◆ **WHAT TO DO**:
This exercise calls for copying every line below that holds the word "none".

◆ **RECORDED INFORMATION**:
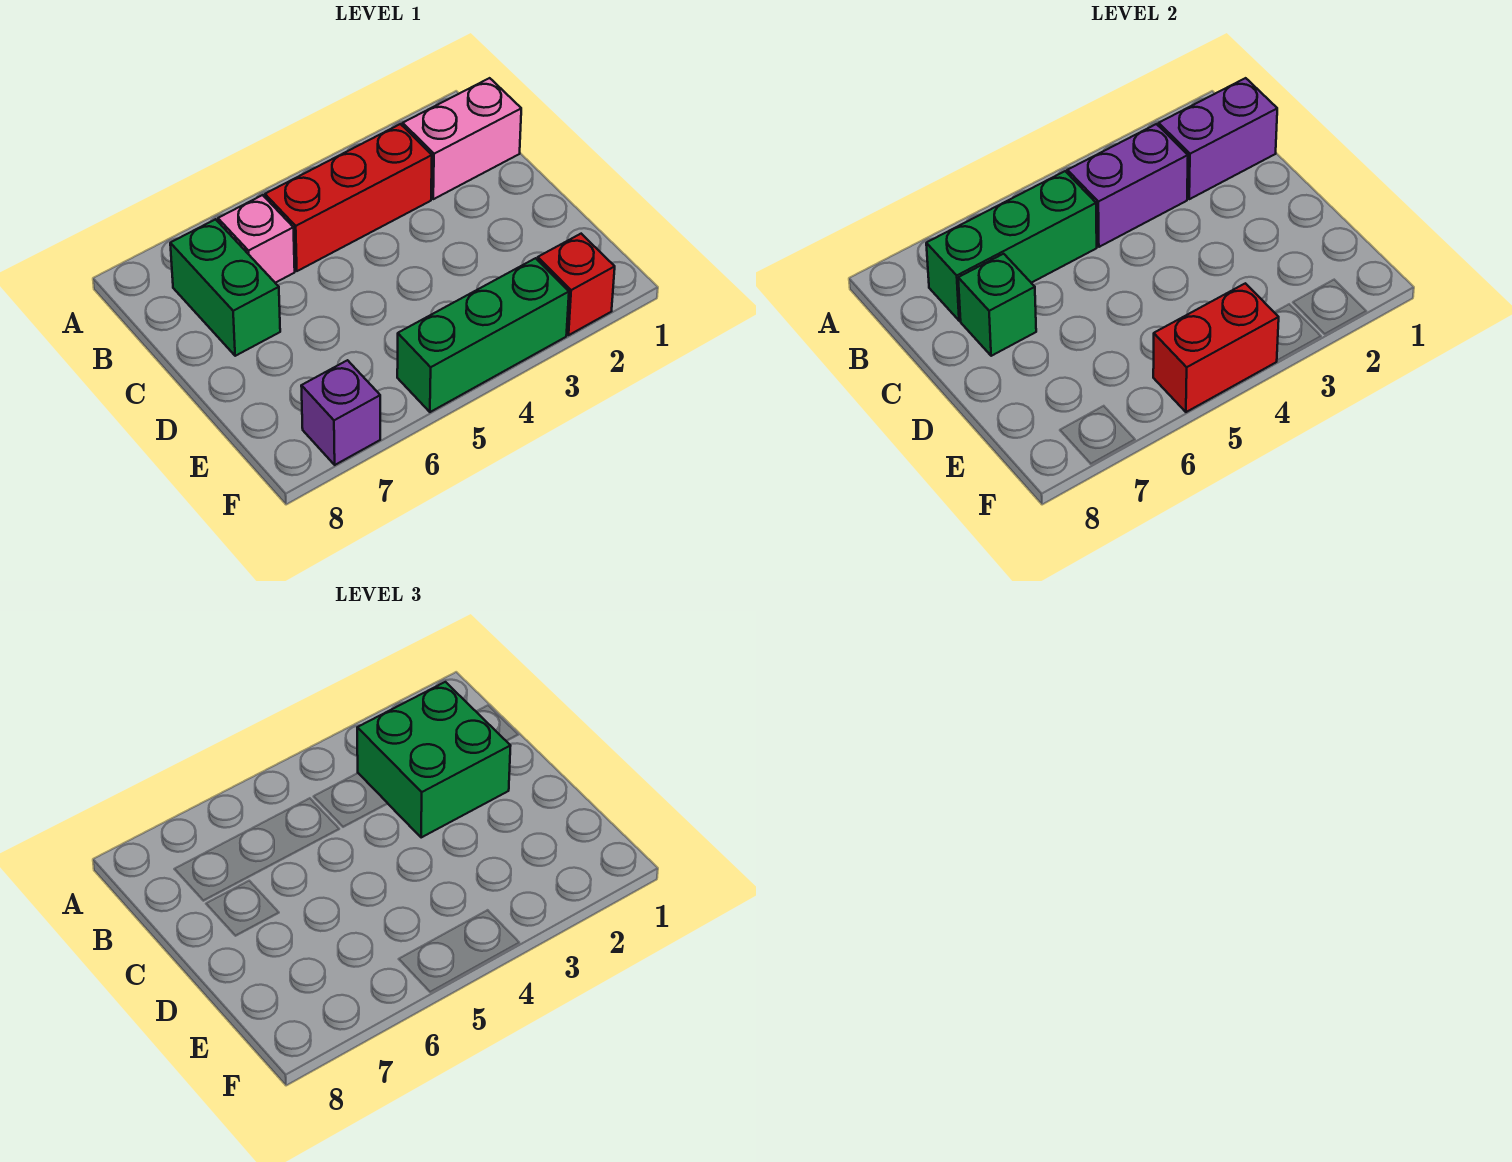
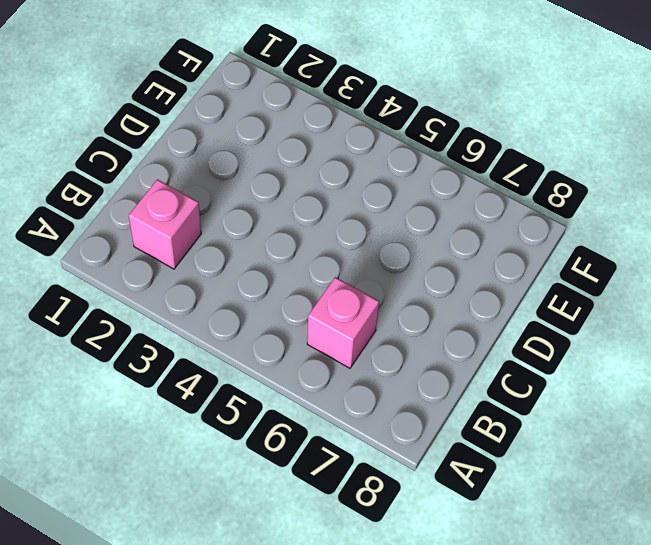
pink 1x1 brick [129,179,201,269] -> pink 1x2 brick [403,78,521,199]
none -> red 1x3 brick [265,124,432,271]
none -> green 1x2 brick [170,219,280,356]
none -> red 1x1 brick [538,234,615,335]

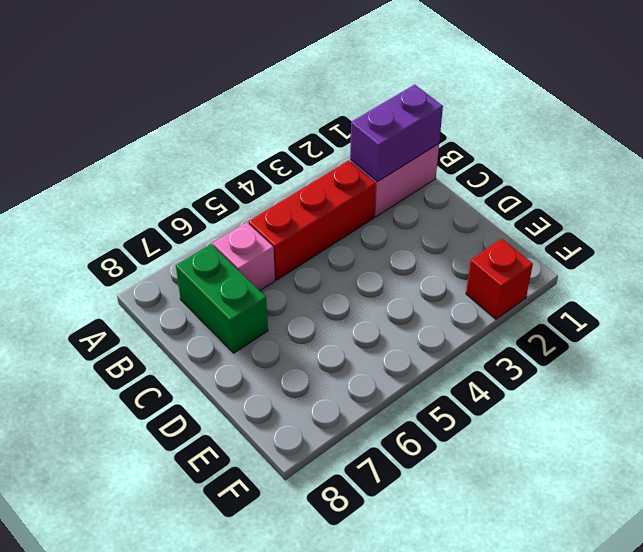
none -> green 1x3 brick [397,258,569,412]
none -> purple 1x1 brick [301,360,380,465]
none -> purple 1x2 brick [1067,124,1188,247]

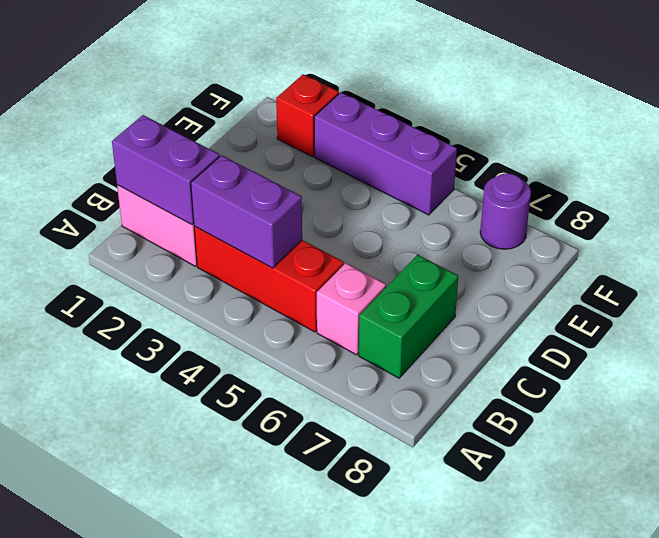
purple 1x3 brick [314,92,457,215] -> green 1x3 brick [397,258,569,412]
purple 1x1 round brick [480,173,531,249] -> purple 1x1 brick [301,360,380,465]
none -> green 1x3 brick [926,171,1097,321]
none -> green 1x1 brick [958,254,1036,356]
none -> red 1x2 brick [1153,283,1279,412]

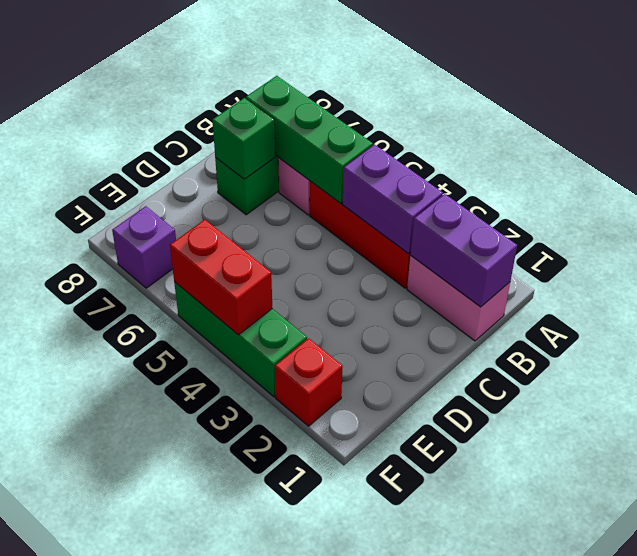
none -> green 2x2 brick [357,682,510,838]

◆ **EXERCISE RESPONSE**:
none -> red 1x3 brick [265,124,432,271]
none -> green 1x2 brick [170,219,280,356]
none -> red 1x1 brick [538,234,615,335]
none -> green 1x3 brick [397,258,569,412]
none -> purple 1x1 brick [301,360,380,465]
none -> purple 1x2 brick [1067,124,1188,247]
none -> green 1x3 brick [926,171,1097,321]
none -> green 1x1 brick [958,254,1036,356]
none -> red 1x2 brick [1153,283,1279,412]
none -> green 2x2 brick [357,682,510,838]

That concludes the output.